▶ [Task requirements]: Reproduce the records below exactly from their first line through the line containing "S3: button (NET14, VS) -> switch (NET14, VS)", omitting all pictures.

▶ [Given records]:

====

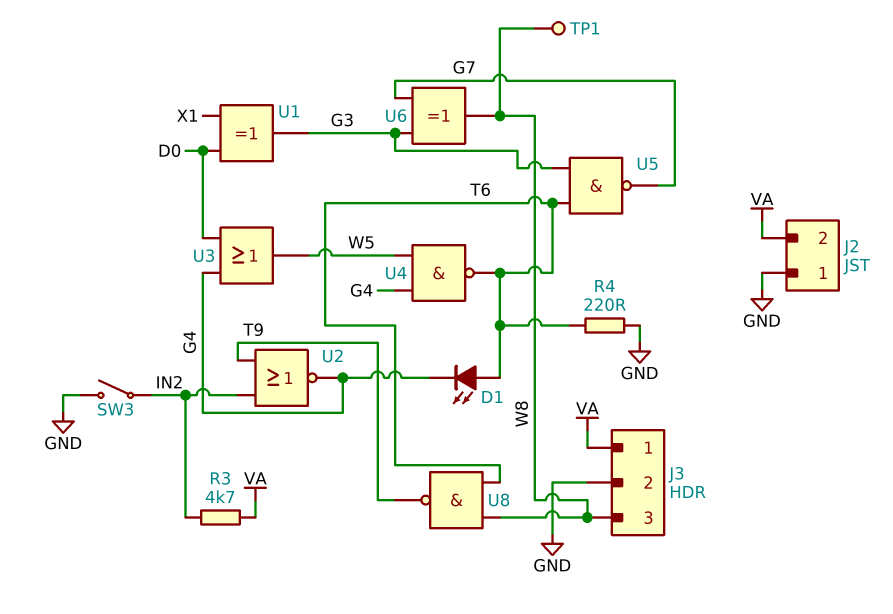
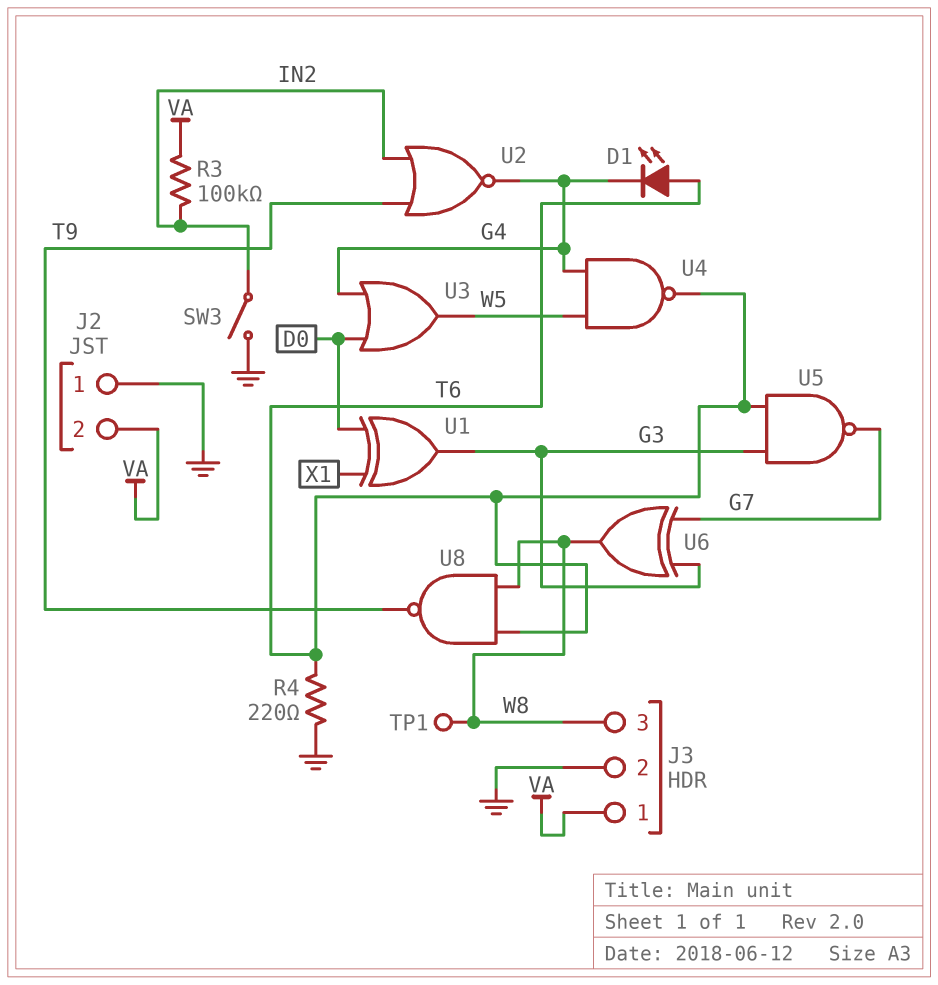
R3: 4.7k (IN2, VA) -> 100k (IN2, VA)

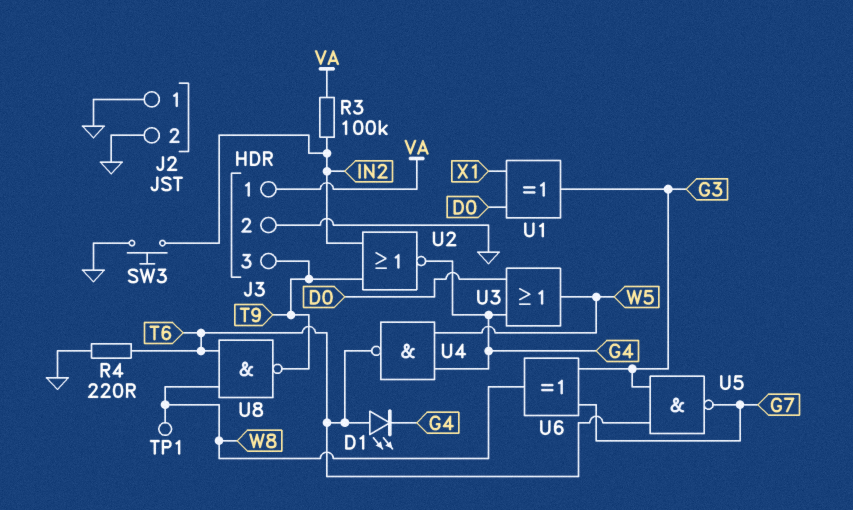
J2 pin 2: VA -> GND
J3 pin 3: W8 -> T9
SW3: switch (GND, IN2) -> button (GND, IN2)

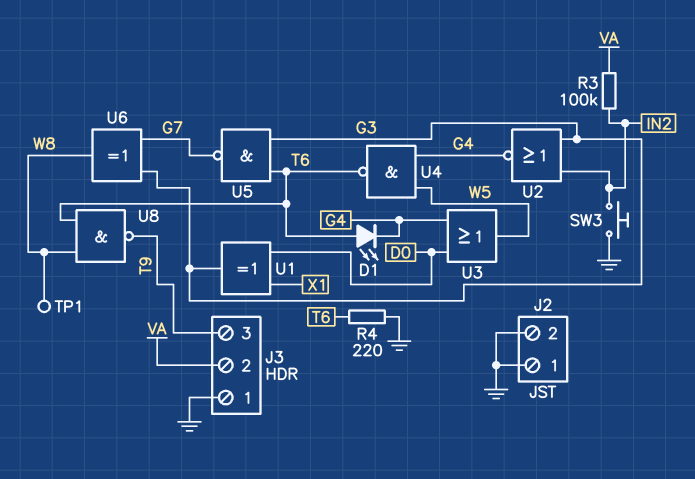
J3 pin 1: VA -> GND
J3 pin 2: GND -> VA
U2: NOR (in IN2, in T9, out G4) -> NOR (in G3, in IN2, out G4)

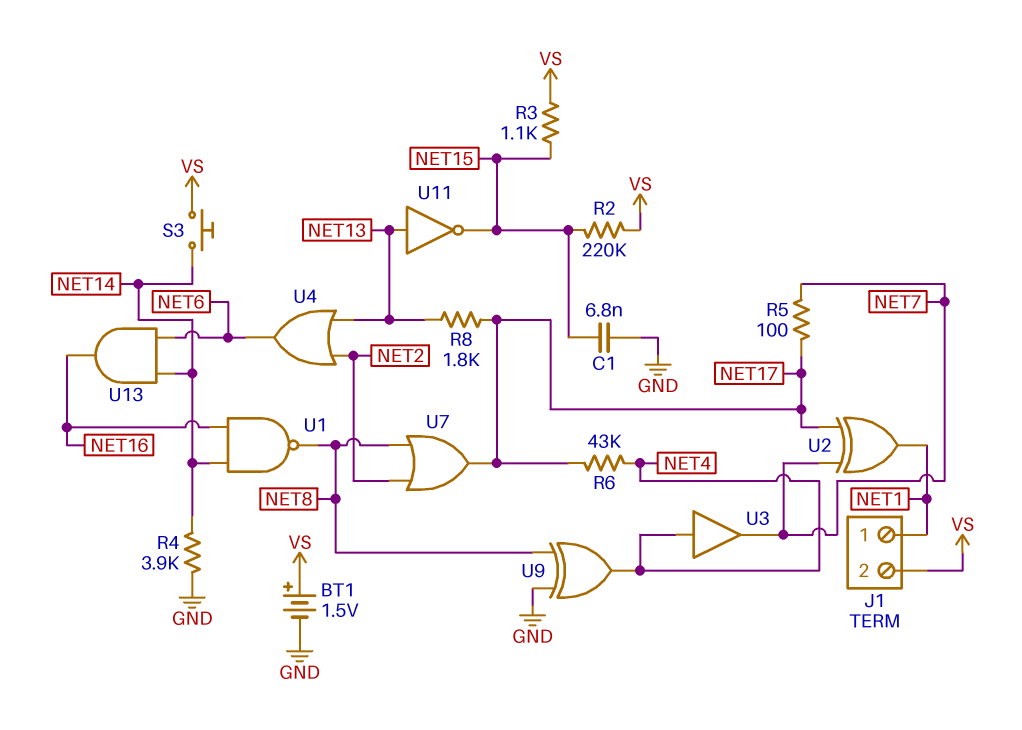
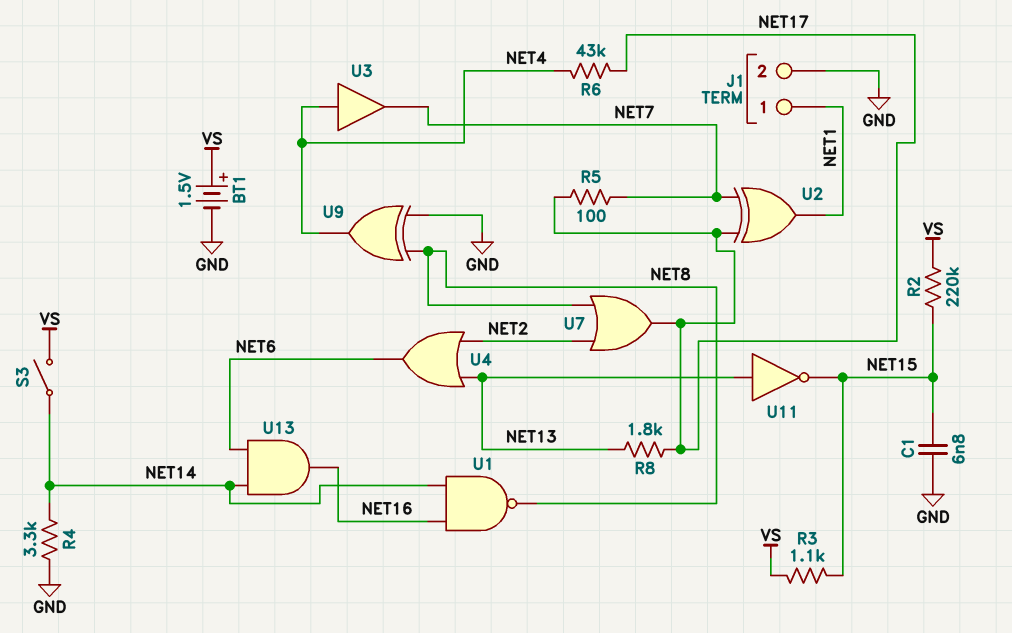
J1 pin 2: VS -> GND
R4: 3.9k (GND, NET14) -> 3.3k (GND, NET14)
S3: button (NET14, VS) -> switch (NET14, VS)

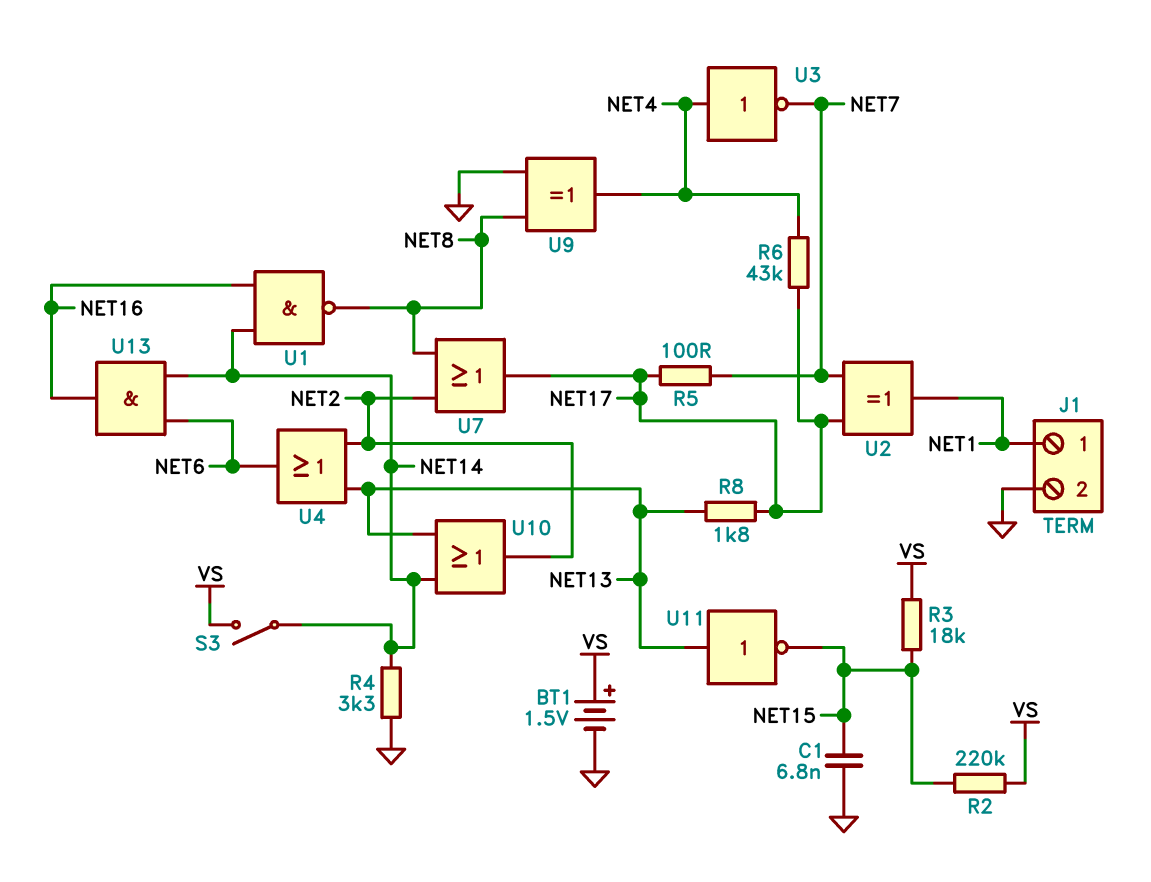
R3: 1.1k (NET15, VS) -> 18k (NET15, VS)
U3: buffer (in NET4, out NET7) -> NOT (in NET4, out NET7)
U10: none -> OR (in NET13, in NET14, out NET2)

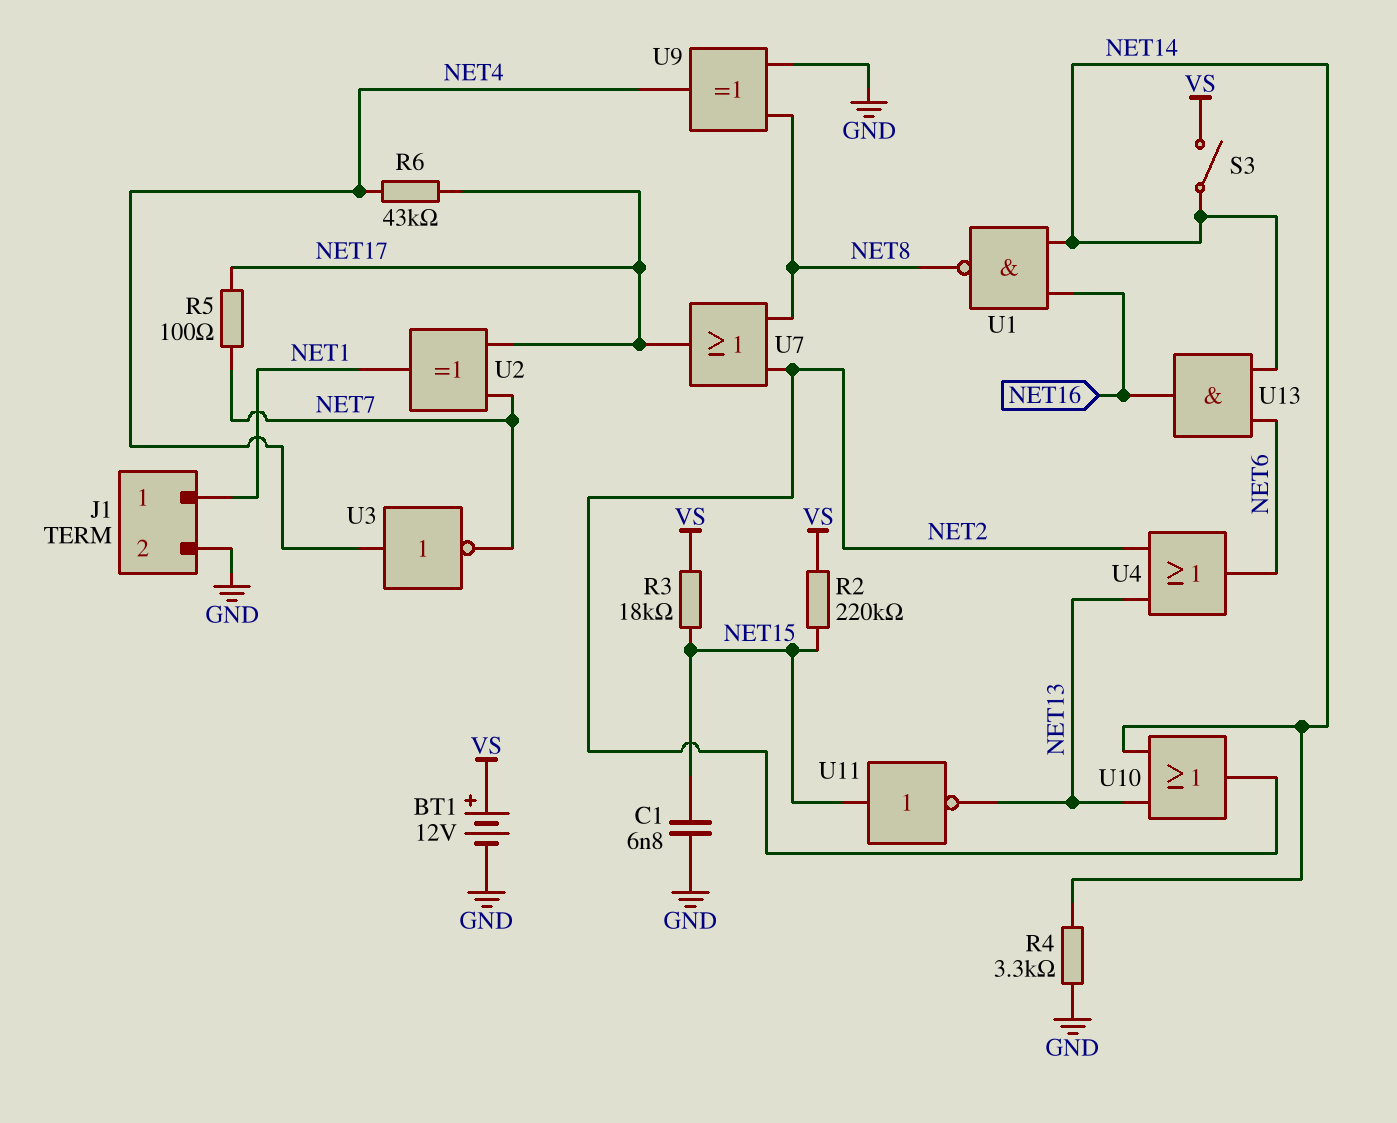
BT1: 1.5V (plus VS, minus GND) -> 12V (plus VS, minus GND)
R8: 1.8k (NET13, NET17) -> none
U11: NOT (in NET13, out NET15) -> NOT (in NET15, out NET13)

====

▶ [Finished task]:
R3: 4.7k (IN2, VA) -> 100k (IN2, VA)

J2 pin 2: VA -> GND
J3 pin 3: W8 -> T9
SW3: switch (GND, IN2) -> button (GND, IN2)

J3 pin 1: VA -> GND
J3 pin 2: GND -> VA
U2: NOR (in IN2, in T9, out G4) -> NOR (in G3, in IN2, out G4)

J1 pin 2: VS -> GND
R4: 3.9k (GND, NET14) -> 3.3k (GND, NET14)
S3: button (NET14, VS) -> switch (NET14, VS)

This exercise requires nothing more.